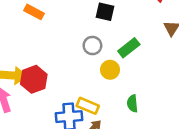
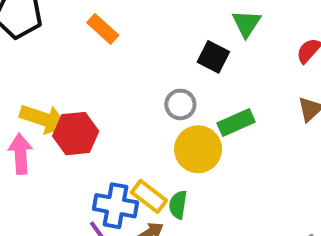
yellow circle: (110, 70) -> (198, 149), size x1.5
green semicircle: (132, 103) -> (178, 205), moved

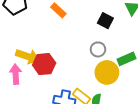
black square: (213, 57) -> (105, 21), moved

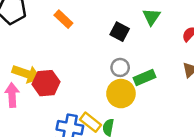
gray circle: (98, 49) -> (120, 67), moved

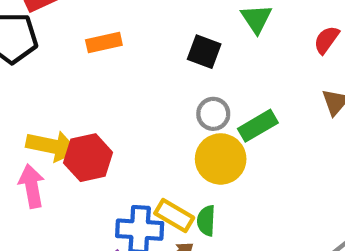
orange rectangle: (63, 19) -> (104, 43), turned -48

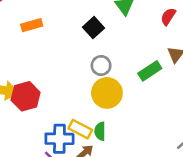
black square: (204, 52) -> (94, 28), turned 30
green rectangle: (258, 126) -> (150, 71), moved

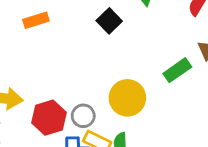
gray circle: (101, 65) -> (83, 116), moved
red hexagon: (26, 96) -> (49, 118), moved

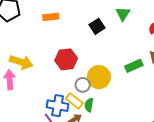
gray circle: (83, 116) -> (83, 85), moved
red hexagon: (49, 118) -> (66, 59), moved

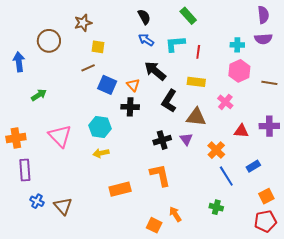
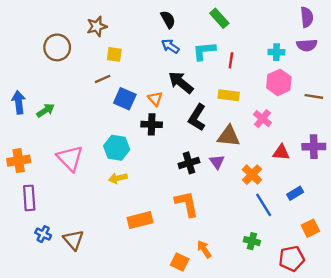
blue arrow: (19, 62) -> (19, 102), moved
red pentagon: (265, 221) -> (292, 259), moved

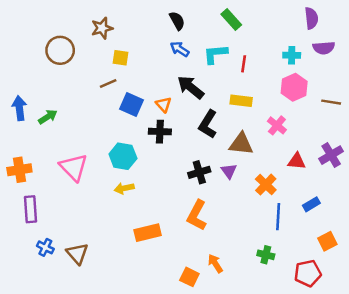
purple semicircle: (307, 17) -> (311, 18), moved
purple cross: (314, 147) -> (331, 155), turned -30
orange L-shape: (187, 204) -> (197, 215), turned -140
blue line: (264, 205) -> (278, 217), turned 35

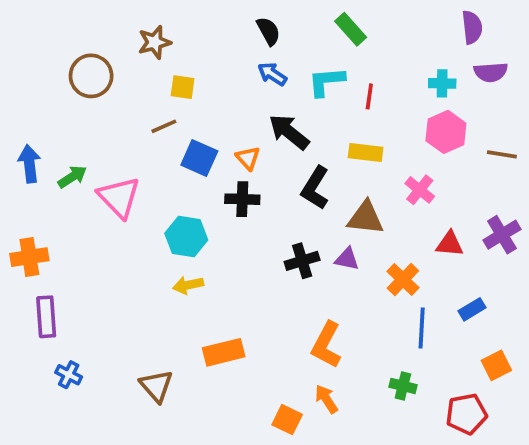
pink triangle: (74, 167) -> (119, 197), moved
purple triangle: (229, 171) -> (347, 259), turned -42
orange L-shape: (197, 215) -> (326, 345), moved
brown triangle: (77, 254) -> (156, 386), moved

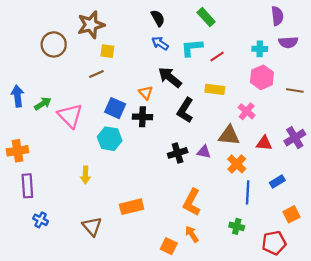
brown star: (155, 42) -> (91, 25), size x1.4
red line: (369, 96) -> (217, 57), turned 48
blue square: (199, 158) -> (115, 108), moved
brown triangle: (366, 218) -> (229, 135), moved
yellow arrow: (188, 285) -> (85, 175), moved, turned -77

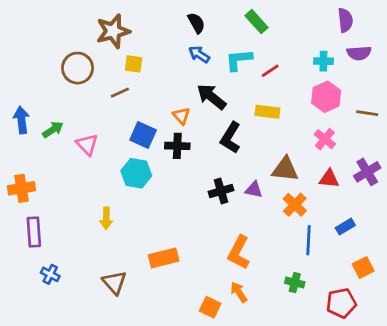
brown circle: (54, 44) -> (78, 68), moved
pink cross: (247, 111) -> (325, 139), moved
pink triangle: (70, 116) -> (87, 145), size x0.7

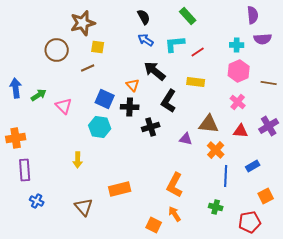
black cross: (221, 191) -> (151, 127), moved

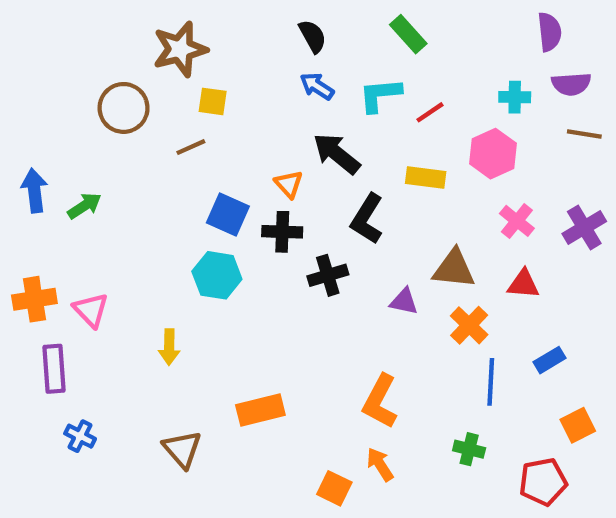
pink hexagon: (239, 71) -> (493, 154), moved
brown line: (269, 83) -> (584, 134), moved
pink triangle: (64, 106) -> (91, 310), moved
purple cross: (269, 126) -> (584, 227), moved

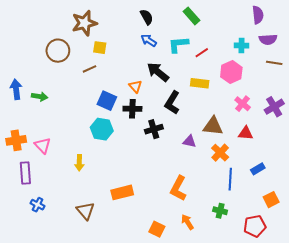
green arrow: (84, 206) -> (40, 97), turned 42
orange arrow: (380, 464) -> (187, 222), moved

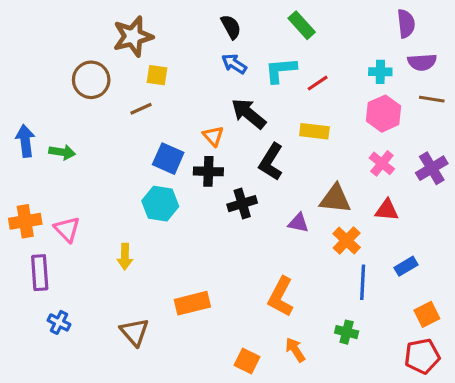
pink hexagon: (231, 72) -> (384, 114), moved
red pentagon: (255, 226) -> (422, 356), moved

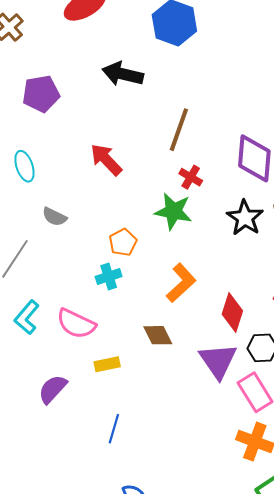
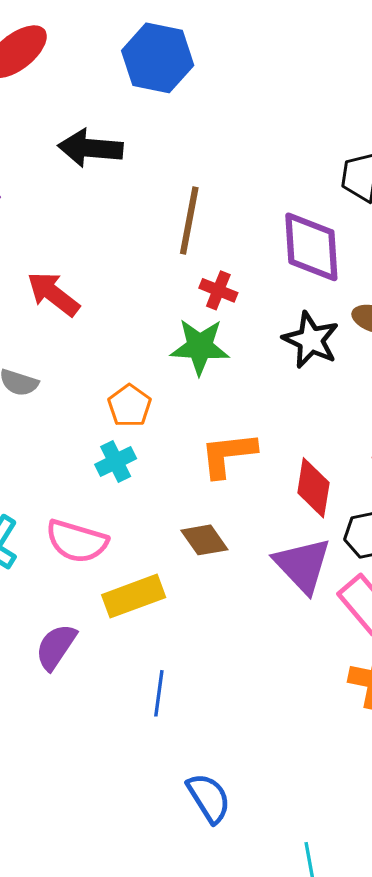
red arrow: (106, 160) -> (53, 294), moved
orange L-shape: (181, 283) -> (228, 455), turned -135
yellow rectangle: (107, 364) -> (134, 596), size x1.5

..............................

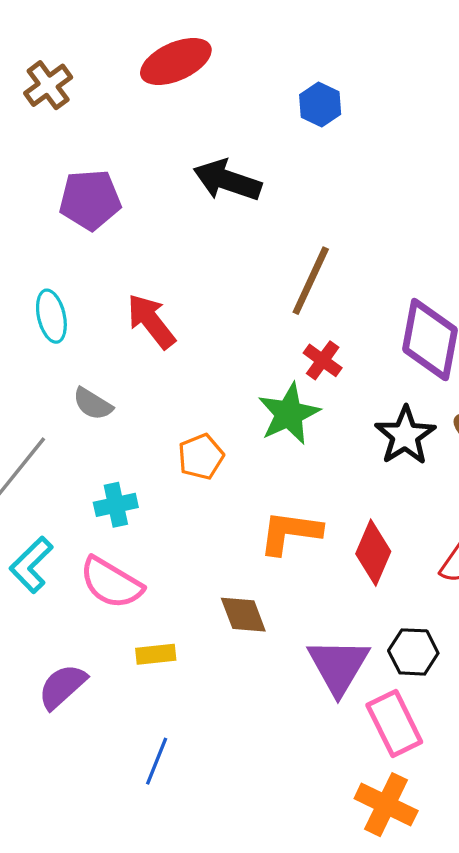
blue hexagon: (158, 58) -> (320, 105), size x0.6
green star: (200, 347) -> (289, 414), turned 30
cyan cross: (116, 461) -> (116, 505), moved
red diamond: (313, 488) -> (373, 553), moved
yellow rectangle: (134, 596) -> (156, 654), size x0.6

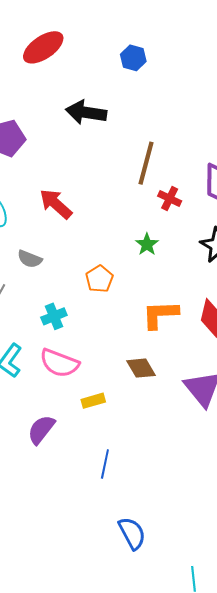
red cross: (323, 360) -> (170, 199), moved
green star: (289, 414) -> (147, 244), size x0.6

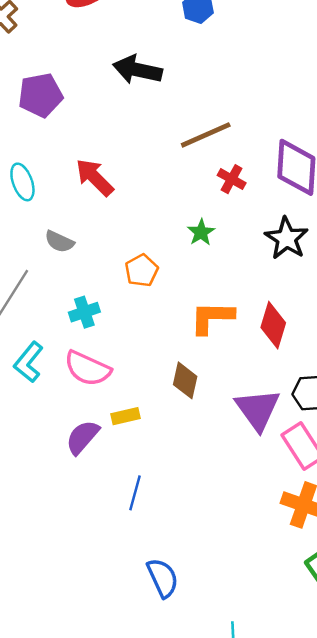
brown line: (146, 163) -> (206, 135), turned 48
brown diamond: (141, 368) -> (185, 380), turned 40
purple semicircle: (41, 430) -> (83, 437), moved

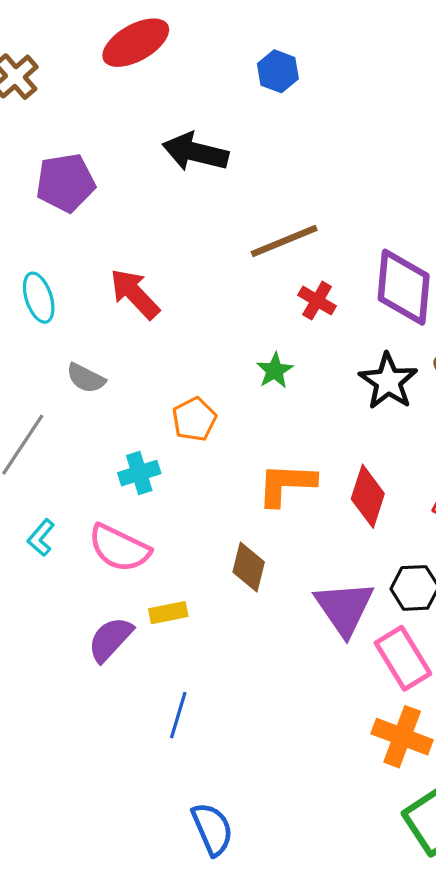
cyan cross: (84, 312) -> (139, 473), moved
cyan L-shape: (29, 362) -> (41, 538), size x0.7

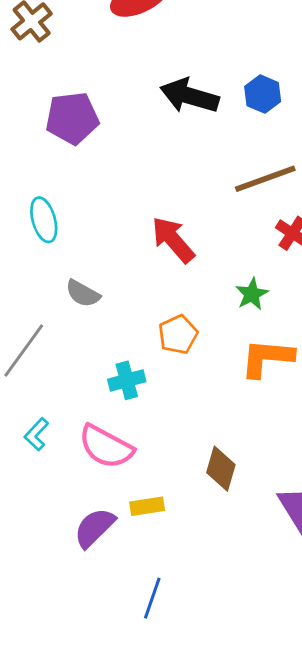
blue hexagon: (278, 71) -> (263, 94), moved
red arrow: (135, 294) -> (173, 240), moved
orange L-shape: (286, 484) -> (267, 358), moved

..............................

TASK BRIEF: In the records above, how many lines contain the string "yellow"? Only that number should be written.

THE ANSWER: 4